Write out every line from the listing below where the string "diode" is found.
--- DATA PROVIDED ---
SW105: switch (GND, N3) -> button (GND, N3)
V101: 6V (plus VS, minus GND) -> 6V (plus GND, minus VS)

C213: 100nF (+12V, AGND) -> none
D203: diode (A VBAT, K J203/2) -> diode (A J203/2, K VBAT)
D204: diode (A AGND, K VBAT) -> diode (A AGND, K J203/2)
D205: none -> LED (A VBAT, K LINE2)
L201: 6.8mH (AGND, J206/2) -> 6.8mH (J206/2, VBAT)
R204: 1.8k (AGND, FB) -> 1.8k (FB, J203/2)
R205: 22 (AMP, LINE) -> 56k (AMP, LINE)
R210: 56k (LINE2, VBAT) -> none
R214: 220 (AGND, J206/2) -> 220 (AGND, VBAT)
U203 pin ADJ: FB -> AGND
---
--- DATA PROVIDED ---
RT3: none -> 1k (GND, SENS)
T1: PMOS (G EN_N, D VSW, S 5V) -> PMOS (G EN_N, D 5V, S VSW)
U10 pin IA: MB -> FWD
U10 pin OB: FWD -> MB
---
YOUR SOLUTION
D203: diode (A VBAT, K J203/2) -> diode (A J203/2, K VBAT)
D204: diode (A AGND, K VBAT) -> diode (A AGND, K J203/2)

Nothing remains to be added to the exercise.